(Object matching data)

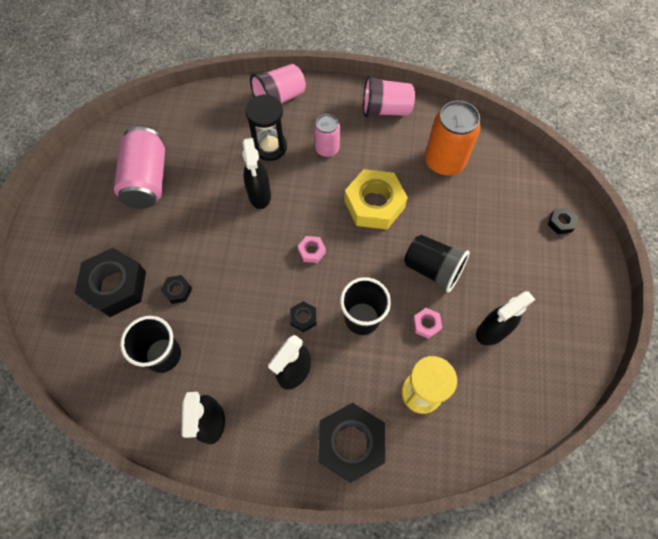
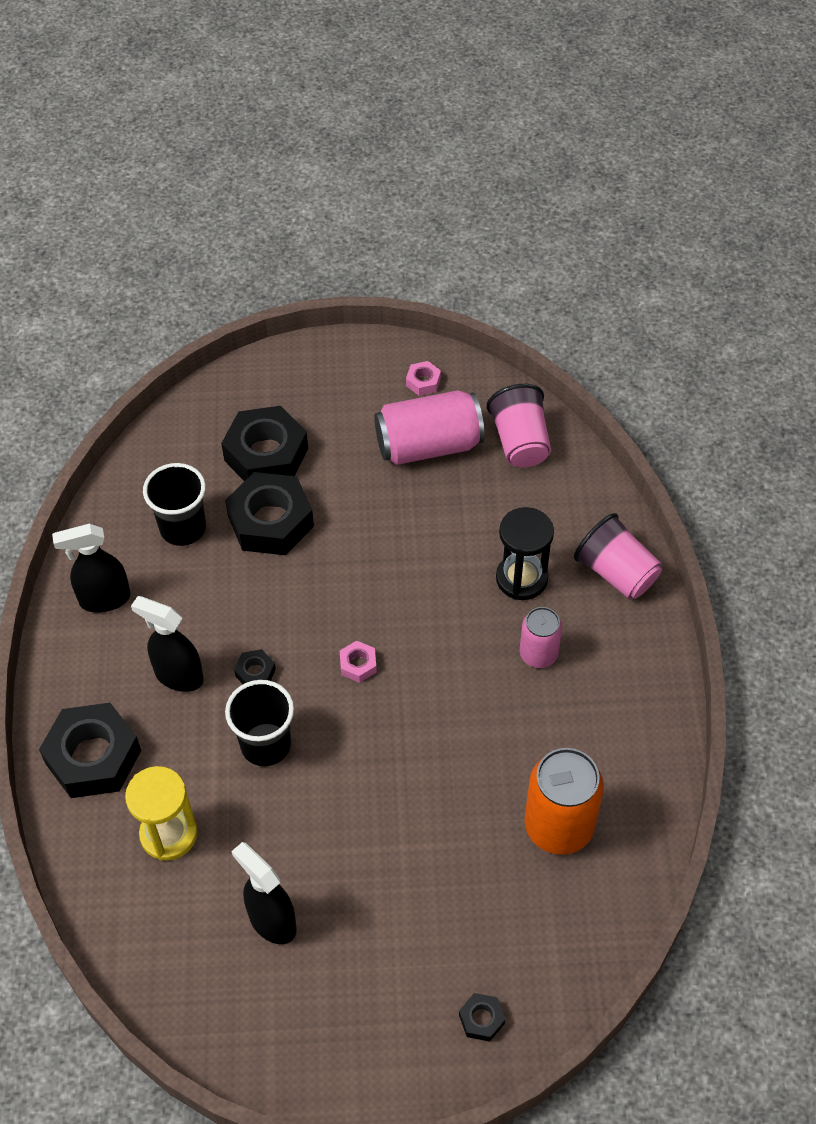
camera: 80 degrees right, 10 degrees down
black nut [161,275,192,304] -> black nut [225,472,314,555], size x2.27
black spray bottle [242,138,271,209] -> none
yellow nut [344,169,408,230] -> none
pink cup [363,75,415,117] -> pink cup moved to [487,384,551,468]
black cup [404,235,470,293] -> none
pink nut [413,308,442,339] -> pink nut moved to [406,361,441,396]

---

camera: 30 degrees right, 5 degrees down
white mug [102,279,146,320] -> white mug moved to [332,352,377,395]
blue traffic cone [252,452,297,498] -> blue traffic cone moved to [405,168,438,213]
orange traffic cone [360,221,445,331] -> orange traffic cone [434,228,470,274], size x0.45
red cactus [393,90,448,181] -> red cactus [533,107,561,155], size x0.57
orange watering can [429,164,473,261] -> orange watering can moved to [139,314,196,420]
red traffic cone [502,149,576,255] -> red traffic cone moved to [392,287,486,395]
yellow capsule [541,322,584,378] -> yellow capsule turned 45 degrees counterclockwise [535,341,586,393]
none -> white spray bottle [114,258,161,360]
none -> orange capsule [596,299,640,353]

[Task requirements] Filter the records above and copy every line that contains the word "none".

[Solution for this exercise]
black spray bottle [242,138,271,209] -> none
yellow nut [344,169,408,230] -> none
black cup [404,235,470,293] -> none
none -> white spray bottle [114,258,161,360]
none -> orange capsule [596,299,640,353]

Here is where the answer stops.